_WORK ORDER_. After locating the line with "brown cup: [554,258,670,396]" in the data that follows, return it and every later line exactly, up to and including the line with "white cup: [81,285,208,415]".

_SUPPLIED ENTRIES_.

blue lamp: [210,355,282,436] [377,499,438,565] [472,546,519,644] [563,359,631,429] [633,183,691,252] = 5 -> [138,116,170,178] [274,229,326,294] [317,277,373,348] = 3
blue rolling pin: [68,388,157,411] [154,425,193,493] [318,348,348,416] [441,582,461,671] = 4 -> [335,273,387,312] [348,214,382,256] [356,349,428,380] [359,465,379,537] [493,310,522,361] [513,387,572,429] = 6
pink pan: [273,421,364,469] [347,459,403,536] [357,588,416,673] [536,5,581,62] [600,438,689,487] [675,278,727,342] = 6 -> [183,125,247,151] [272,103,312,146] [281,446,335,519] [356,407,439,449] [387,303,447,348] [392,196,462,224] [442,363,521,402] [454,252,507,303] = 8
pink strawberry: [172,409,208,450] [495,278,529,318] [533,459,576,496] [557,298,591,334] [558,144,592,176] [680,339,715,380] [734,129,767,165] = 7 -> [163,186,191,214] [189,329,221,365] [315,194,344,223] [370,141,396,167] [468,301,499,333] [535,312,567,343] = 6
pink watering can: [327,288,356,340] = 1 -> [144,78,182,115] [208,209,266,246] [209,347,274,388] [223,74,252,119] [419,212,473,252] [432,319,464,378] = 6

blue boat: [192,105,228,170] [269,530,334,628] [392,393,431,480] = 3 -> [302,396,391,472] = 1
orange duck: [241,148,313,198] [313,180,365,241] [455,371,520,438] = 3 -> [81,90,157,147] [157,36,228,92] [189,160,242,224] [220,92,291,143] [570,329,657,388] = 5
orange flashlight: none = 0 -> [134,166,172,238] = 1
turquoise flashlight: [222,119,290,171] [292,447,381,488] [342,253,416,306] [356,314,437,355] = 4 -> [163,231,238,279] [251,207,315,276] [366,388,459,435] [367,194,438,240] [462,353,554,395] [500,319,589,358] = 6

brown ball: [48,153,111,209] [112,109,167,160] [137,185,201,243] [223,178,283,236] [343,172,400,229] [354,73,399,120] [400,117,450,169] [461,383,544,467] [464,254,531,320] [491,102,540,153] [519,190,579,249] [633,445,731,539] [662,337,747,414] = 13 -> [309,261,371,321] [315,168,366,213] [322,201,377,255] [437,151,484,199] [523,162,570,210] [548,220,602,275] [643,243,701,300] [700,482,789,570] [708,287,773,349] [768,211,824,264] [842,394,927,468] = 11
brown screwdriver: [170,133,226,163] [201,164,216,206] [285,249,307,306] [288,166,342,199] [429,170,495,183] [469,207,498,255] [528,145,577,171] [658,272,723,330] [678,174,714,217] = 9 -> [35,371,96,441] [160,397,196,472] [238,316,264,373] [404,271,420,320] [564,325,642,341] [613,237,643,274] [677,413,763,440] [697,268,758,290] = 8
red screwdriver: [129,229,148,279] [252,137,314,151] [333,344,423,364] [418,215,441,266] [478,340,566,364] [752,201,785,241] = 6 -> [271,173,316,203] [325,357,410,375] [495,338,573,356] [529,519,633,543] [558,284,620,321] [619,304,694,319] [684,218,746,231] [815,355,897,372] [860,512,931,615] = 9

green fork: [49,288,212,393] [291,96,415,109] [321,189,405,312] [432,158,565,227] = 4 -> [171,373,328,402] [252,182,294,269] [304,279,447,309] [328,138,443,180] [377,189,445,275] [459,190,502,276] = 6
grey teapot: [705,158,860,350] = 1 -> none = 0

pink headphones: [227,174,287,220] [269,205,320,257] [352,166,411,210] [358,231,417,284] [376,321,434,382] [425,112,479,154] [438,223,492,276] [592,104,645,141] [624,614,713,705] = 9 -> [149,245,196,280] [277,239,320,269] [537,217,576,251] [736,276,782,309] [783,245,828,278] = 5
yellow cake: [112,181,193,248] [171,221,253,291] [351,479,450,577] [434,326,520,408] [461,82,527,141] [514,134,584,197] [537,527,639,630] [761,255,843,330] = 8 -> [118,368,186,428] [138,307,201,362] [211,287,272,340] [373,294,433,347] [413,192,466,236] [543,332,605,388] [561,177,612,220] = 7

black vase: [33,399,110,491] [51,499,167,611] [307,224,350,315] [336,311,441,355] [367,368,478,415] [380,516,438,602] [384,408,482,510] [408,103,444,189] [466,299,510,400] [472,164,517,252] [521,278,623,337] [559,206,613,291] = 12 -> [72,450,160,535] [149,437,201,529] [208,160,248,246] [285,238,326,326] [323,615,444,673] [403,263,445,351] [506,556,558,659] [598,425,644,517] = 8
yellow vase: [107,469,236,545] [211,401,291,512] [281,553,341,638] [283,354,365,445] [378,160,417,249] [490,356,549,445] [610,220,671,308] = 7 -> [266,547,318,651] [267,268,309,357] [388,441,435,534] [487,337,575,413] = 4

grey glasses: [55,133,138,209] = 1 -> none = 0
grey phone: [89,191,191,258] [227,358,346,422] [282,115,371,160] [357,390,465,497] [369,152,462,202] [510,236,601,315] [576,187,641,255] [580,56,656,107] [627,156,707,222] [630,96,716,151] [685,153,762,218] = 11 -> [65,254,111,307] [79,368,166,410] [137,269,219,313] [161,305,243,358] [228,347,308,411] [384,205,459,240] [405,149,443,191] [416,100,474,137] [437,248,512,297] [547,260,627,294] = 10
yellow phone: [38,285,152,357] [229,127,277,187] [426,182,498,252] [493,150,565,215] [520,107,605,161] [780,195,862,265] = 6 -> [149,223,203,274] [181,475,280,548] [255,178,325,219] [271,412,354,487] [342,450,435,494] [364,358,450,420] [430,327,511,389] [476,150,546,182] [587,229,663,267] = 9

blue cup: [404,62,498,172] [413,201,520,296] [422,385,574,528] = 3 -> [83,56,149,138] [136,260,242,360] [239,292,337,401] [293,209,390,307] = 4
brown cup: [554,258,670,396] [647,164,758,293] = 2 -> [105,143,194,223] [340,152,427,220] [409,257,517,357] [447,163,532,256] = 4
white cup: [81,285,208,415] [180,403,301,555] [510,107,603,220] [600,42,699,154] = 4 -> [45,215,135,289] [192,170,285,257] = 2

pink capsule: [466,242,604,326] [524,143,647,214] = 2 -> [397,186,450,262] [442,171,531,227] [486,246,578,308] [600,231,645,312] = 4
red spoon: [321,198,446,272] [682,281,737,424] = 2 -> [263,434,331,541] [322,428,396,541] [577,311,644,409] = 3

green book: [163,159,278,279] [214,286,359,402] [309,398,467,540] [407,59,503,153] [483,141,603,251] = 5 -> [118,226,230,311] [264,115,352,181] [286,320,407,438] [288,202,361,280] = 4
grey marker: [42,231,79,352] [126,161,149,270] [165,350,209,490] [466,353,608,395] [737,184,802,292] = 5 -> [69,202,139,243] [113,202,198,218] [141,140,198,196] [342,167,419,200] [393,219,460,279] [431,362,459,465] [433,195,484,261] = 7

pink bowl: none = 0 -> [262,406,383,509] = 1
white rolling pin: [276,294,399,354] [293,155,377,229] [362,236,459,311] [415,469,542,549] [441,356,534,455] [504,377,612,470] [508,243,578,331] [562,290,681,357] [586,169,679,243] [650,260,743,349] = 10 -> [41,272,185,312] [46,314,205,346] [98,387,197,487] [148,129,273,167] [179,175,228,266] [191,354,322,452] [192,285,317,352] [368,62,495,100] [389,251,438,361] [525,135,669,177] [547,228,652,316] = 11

_RESPONSE_.
brown cup: [554,258,670,396] [647,164,758,293] = 2 -> [105,143,194,223] [340,152,427,220] [409,257,517,357] [447,163,532,256] = 4
white cup: [81,285,208,415] [180,403,301,555] [510,107,603,220] [600,42,699,154] = 4 -> [45,215,135,289] [192,170,285,257] = 2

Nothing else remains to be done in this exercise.